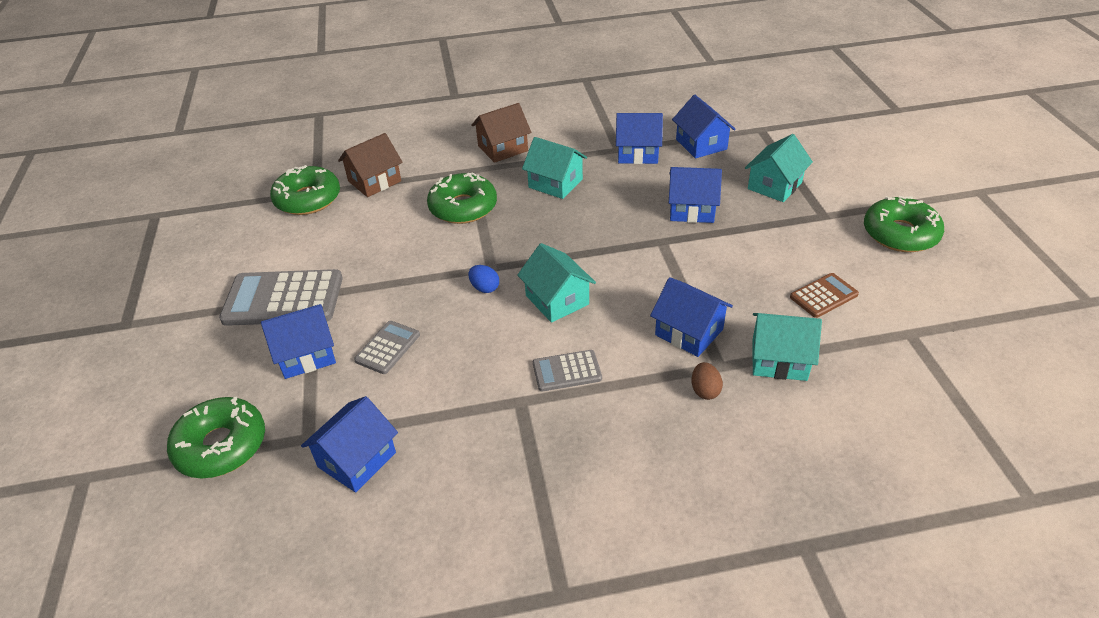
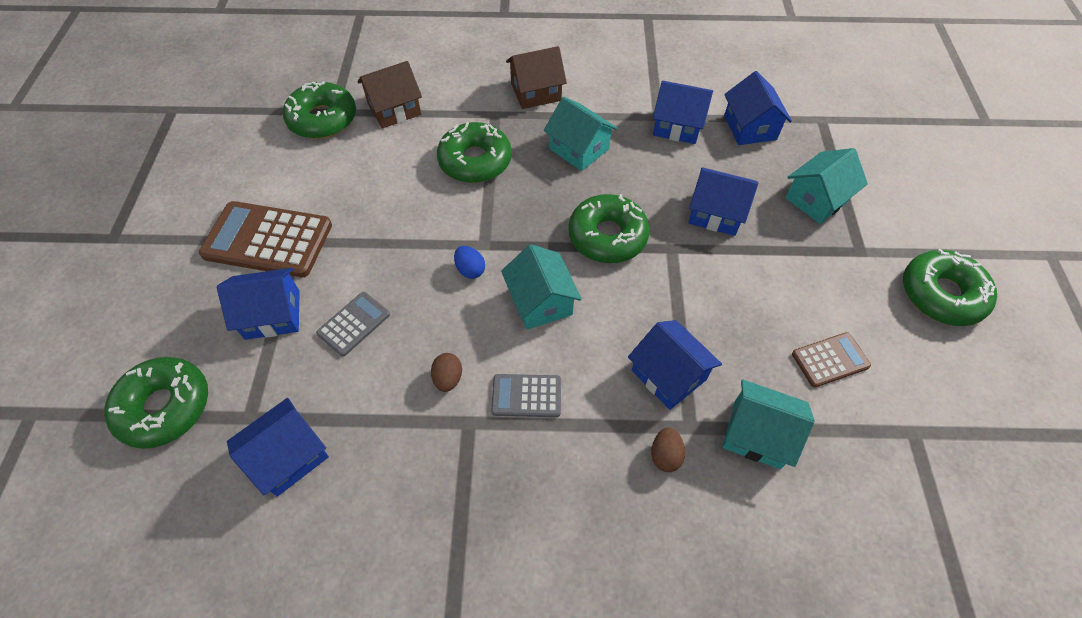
camera: 10 degrees right, 15 degrees up
(283, 299) = (268, 240): grey calculator -> brown calculator
(490, 372) = (448, 378): none -> brown egg
(602, 242) = (607, 236): none -> green donut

_WORK ORDER_.
Line by line, return the listing above exactly, leaving out its pictures.

_THE ANSWER_.
camera: 10 degrees right, 15 degrees up
(283, 299) = (268, 240): grey calculator -> brown calculator
(490, 372) = (448, 378): none -> brown egg
(602, 242) = (607, 236): none -> green donut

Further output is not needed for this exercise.